Select each line below that contains the string "kern". Case counts, so a line counts only if the letters match in case.
— START OF Rows —
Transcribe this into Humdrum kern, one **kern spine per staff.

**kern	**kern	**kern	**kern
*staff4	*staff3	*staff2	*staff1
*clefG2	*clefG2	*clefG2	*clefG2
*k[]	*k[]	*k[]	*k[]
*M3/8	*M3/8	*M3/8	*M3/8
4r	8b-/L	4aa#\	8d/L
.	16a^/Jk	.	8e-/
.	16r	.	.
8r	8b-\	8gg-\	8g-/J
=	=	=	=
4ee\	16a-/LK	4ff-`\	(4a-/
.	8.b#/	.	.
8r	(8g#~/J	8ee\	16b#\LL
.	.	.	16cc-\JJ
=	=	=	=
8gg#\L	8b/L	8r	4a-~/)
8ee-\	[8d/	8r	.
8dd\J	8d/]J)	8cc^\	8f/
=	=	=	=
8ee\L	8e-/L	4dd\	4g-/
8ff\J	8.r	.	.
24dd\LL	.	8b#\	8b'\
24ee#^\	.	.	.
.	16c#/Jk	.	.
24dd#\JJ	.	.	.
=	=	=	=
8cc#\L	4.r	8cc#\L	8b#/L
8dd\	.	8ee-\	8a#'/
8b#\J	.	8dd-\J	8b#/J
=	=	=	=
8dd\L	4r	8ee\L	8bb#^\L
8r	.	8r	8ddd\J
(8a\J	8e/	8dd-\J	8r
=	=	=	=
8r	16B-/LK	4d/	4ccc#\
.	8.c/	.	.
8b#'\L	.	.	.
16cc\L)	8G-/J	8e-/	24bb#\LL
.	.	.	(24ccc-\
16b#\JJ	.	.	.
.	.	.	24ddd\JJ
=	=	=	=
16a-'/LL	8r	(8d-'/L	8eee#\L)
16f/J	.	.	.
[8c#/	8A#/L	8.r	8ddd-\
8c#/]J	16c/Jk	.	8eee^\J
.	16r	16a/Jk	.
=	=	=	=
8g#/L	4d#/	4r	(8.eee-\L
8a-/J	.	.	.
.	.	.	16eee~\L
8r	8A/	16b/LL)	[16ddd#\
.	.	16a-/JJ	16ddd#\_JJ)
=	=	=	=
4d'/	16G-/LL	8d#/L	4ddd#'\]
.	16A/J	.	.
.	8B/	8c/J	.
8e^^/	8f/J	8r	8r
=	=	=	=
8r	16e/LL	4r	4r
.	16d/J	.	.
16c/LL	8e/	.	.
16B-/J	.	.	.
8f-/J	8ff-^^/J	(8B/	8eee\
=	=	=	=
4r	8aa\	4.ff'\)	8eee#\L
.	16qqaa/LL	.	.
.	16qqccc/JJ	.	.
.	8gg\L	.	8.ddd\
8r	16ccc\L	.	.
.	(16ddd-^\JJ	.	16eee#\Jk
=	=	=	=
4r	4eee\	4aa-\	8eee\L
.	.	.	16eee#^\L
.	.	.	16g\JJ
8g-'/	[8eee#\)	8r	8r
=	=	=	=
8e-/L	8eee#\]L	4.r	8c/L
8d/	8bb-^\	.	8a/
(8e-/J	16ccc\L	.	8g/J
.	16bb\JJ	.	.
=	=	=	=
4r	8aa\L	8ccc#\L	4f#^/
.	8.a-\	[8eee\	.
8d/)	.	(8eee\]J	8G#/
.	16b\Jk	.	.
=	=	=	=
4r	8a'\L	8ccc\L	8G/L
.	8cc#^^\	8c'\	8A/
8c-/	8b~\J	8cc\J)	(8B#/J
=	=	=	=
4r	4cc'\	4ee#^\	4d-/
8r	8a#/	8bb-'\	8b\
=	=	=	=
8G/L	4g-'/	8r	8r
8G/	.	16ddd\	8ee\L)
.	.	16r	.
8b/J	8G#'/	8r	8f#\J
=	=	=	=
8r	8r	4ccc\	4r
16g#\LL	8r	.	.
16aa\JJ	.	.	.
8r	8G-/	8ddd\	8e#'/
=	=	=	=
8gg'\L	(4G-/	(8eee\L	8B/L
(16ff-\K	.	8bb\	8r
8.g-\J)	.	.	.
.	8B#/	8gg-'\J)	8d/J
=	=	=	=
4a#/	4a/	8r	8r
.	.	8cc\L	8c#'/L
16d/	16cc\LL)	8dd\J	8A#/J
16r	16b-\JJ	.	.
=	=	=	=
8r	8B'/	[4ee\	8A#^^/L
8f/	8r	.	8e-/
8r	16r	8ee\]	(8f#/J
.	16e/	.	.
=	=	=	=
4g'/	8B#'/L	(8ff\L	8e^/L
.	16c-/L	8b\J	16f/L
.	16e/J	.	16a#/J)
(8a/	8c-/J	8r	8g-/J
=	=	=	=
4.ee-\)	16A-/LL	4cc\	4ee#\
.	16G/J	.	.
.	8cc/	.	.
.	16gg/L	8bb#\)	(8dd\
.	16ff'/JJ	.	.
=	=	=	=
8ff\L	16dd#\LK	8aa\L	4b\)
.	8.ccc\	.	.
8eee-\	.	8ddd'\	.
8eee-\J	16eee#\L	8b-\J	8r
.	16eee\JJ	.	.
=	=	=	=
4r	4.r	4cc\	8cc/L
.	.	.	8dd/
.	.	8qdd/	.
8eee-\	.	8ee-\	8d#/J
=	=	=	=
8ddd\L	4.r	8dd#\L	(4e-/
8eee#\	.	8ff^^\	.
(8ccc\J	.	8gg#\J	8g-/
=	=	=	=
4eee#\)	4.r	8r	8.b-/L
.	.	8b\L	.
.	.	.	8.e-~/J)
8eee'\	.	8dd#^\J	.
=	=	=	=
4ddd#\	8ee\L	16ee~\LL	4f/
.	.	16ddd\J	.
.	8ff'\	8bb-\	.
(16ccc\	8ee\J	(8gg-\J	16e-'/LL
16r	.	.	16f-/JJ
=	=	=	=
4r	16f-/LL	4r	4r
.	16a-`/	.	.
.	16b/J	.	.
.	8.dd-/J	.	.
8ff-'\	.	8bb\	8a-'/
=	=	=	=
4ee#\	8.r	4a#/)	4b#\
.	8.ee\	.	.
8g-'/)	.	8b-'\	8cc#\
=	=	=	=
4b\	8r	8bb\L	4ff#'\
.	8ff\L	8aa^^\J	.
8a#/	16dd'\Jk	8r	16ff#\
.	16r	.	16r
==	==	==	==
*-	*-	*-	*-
— END OF Rows —
### Output of the exercise
Transcribe this into Humdrum kern, one **kern spine per staff.
**kern	**kern	**kern	**kern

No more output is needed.